Restate word for word the line containing "(412, 76) = (662, 214): grey" and every following line in the material below, up to and including the last one.

+ + +

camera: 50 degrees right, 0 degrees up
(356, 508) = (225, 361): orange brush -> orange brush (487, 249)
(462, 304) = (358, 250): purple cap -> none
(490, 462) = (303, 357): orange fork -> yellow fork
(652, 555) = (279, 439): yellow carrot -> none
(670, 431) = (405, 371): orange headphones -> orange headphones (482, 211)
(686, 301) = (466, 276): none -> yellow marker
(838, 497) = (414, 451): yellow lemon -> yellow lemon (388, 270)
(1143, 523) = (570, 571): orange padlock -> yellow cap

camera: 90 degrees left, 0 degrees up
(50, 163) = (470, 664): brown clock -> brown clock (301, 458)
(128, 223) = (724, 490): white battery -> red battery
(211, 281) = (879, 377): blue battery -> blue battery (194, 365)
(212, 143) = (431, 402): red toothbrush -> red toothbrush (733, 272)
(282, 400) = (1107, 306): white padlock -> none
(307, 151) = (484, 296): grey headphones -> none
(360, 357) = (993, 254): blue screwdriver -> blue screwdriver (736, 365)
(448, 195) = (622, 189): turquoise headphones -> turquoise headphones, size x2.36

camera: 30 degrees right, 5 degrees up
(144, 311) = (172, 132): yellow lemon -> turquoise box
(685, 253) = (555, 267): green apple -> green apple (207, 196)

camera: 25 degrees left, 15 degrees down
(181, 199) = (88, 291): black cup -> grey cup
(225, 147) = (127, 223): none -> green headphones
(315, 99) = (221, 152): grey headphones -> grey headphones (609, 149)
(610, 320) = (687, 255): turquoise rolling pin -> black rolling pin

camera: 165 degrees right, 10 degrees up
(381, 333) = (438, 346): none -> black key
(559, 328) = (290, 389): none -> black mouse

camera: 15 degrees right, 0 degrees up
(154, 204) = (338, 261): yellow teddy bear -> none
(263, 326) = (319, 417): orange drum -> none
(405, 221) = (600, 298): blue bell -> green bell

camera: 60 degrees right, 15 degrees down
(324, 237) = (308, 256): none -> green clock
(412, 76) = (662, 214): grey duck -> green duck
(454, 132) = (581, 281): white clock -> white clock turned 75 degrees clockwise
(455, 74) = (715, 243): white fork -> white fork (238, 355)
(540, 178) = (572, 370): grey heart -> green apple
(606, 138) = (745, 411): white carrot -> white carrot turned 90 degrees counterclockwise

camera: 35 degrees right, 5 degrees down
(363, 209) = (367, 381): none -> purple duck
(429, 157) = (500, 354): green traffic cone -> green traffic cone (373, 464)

+ + +

**Task output**
(412, 76) = (662, 214): grey duck -> green duck
(454, 132) = (581, 281): white clock -> white clock turned 75 degrees clockwise
(455, 74) = (715, 243): white fork -> white fork (238, 355)
(540, 178) = (572, 370): grey heart -> green apple
(606, 138) = (745, 411): white carrot -> white carrot turned 90 degrees counterclockwise

camera: 35 degrees right, 5 degrees down
(363, 209) = (367, 381): none -> purple duck
(429, 157) = (500, 354): green traffic cone -> green traffic cone (373, 464)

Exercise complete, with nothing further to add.